** start **

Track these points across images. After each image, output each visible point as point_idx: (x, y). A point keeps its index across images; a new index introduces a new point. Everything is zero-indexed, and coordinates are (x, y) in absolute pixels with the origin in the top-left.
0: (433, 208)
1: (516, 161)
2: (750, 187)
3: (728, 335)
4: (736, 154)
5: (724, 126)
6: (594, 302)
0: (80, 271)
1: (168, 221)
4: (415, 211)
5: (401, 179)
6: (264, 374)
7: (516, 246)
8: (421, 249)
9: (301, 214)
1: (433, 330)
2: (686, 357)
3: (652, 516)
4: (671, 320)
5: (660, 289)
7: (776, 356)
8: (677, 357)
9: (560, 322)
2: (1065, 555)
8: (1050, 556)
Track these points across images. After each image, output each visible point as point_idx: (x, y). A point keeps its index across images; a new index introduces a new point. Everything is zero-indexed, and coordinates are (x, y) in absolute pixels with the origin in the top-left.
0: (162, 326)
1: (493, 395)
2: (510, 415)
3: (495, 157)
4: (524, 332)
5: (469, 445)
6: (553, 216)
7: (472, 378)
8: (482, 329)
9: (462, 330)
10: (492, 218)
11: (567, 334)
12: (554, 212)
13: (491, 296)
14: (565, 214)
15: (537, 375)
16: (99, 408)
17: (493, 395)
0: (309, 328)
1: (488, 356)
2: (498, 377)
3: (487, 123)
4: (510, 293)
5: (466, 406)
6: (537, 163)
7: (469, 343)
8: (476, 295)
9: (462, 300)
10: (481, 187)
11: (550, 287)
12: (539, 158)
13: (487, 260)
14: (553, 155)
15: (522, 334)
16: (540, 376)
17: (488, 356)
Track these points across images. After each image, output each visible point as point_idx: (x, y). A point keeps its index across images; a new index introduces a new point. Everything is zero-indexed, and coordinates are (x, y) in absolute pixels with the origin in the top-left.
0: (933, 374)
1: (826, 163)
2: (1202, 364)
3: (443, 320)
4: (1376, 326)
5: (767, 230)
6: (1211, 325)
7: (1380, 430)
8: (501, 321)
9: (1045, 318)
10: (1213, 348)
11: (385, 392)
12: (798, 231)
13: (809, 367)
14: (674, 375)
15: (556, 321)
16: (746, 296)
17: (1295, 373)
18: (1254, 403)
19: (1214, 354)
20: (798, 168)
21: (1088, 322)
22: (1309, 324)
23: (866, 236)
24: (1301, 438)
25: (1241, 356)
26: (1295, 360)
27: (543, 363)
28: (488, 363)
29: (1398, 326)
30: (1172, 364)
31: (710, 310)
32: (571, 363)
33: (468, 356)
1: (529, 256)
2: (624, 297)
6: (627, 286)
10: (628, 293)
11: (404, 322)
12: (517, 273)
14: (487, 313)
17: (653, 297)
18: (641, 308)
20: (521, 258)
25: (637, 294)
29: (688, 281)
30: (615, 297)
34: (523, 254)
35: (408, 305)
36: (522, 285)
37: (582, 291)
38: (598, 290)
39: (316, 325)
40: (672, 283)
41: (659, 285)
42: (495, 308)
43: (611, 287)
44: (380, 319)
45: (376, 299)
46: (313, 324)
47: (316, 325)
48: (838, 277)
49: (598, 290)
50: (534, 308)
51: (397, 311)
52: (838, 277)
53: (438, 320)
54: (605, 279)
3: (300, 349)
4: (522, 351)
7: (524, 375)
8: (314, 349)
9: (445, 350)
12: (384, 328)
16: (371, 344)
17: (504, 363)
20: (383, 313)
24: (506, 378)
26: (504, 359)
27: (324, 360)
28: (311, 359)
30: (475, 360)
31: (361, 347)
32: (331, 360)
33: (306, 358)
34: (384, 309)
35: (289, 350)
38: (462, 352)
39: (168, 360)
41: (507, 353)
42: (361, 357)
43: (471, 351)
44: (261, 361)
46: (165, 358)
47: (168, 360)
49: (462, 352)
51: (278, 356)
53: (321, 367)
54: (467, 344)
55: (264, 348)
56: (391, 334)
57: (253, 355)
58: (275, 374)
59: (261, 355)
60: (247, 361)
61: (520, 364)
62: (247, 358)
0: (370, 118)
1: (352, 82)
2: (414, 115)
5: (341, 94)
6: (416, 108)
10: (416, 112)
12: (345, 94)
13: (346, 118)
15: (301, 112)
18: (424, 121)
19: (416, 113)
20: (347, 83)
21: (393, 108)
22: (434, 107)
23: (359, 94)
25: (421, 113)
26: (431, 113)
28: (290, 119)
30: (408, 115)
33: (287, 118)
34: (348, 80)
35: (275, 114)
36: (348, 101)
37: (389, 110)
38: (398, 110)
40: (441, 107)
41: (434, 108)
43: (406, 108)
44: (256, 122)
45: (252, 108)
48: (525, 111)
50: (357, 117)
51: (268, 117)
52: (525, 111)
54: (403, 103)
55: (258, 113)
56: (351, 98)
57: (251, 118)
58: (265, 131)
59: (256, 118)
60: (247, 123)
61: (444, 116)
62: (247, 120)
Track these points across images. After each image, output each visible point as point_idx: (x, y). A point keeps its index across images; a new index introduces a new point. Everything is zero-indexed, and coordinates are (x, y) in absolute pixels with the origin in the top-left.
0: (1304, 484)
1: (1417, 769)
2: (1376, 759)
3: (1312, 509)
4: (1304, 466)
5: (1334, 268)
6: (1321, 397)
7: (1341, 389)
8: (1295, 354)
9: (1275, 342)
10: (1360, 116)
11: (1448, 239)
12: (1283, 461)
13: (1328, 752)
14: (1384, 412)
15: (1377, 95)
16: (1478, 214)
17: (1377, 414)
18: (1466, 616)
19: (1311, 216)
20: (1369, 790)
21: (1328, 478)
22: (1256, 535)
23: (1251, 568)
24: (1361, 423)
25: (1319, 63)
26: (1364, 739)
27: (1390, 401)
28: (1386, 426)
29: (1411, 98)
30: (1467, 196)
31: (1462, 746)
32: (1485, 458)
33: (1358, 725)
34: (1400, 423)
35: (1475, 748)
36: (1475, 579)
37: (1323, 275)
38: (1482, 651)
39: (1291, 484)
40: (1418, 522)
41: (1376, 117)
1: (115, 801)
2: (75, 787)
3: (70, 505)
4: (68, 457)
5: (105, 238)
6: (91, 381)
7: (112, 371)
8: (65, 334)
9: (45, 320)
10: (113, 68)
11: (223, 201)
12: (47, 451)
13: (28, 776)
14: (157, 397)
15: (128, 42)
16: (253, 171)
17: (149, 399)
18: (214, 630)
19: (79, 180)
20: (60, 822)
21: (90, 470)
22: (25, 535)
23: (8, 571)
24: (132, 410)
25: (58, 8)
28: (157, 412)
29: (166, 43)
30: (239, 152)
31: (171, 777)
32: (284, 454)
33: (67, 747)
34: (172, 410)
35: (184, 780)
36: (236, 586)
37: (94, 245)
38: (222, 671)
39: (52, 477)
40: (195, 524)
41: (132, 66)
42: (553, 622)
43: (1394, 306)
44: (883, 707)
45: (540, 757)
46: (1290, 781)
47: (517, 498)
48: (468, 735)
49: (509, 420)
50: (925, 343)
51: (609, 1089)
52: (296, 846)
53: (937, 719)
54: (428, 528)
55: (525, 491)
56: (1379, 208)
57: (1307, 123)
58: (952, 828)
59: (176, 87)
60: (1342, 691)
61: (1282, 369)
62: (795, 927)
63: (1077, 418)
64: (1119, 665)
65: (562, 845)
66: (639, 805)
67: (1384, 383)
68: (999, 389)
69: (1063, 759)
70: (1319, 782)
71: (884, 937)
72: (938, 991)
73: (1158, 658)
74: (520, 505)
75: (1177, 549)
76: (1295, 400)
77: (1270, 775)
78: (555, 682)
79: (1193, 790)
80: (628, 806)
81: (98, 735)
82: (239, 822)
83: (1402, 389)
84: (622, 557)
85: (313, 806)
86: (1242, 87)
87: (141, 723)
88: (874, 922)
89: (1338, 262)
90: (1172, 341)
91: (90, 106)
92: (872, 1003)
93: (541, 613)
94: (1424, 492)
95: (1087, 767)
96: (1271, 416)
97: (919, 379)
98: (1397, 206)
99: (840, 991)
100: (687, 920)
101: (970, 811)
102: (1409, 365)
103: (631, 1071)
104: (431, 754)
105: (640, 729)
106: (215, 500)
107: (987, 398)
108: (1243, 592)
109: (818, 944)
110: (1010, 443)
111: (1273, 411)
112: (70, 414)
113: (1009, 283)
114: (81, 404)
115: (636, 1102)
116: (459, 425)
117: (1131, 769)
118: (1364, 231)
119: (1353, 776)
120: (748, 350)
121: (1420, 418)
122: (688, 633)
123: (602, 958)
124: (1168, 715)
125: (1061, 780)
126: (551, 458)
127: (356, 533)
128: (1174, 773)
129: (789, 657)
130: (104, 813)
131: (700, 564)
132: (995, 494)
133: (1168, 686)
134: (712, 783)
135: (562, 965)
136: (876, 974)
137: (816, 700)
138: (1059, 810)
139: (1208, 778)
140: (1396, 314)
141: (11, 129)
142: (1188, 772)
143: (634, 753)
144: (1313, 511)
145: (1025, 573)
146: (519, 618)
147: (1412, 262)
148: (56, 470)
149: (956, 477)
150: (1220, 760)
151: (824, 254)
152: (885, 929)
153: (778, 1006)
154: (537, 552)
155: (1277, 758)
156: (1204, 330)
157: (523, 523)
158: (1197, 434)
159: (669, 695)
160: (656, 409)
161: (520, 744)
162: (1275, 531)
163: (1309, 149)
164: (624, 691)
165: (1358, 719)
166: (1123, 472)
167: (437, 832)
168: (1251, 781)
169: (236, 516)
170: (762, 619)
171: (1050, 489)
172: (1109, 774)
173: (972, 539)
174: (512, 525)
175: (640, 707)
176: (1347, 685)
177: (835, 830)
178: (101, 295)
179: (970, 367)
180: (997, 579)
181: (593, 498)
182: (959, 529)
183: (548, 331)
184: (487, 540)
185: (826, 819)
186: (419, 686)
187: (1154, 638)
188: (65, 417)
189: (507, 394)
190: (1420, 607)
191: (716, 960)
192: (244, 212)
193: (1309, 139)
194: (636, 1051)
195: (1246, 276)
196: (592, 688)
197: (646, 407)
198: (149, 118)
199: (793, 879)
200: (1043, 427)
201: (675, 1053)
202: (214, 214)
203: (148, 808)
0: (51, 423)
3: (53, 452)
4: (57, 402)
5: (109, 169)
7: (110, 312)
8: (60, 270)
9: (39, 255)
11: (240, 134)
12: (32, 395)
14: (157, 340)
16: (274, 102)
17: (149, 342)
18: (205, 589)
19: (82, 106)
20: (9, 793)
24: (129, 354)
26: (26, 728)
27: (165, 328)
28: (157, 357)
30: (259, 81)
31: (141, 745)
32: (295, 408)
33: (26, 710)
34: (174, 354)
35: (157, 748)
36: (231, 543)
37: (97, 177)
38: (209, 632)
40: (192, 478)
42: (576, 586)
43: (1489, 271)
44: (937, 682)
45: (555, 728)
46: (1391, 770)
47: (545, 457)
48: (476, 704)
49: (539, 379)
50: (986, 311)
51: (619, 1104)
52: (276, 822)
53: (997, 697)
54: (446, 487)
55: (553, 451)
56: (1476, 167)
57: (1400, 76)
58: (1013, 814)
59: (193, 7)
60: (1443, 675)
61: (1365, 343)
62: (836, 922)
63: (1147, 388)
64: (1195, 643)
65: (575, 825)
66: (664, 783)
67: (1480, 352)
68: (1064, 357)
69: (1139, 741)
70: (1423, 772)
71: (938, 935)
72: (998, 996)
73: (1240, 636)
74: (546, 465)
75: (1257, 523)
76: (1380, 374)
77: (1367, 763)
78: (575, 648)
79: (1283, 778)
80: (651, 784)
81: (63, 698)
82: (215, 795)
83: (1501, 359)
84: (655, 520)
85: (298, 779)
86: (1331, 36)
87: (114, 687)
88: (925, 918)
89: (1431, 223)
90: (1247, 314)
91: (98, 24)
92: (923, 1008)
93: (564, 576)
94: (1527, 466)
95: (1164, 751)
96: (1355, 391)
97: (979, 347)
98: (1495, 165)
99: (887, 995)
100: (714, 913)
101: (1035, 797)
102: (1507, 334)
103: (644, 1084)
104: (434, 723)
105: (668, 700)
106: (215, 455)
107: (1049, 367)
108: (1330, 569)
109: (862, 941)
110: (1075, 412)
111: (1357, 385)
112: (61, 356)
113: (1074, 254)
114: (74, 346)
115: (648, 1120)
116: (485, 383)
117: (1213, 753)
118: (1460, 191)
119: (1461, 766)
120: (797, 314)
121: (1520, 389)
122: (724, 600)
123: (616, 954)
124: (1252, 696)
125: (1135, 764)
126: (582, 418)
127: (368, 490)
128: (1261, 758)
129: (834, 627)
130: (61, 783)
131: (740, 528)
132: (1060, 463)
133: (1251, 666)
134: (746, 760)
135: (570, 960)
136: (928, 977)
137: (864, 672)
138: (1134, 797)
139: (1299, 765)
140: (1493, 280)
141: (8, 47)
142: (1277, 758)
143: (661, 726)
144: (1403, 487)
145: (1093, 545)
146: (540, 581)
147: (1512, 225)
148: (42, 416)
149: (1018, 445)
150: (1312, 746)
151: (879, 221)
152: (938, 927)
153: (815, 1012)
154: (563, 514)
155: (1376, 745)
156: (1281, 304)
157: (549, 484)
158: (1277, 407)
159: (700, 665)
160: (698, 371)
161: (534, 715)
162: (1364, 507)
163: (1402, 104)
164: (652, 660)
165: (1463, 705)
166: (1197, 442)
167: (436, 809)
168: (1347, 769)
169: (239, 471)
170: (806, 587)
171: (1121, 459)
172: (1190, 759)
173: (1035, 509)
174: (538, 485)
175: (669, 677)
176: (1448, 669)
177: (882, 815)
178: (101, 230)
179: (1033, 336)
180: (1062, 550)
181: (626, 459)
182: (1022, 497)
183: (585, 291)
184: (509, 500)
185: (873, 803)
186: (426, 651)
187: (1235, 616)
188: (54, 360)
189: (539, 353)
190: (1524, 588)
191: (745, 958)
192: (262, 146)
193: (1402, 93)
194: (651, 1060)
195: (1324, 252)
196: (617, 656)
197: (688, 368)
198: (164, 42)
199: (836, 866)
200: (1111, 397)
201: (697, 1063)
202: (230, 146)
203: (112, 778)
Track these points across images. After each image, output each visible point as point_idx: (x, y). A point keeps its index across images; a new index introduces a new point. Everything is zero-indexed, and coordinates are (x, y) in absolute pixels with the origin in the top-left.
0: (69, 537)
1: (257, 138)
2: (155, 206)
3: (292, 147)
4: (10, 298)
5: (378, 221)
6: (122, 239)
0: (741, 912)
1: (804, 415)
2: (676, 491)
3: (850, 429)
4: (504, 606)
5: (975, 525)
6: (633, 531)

** end **

** DIRECTIONS FOR THIS TASK **
Copy the items from the very first line through the line containing "8: (1050, 556)", and in that span replace "top-left" with "upper-left". Leave everything else unchanged.

** CORRECT RESPONSE **
Track these points across images. After each image, output each visible point as point_idx: (x, y). A point keeps its index across images; a new index introduces a new point. Everything is zero-indexed, and coordinates are (x, y) in absolute pixels with the origin in the upper-left.
0: (433, 208)
1: (516, 161)
2: (750, 187)
3: (728, 335)
4: (736, 154)
5: (724, 126)
6: (594, 302)
0: (80, 271)
1: (168, 221)
4: (415, 211)
5: (401, 179)
6: (264, 374)
7: (516, 246)
8: (421, 249)
9: (301, 214)
1: (433, 330)
2: (686, 357)
3: (652, 516)
4: (671, 320)
5: (660, 289)
7: (776, 356)
8: (677, 357)
9: (560, 322)
2: (1065, 555)
8: (1050, 556)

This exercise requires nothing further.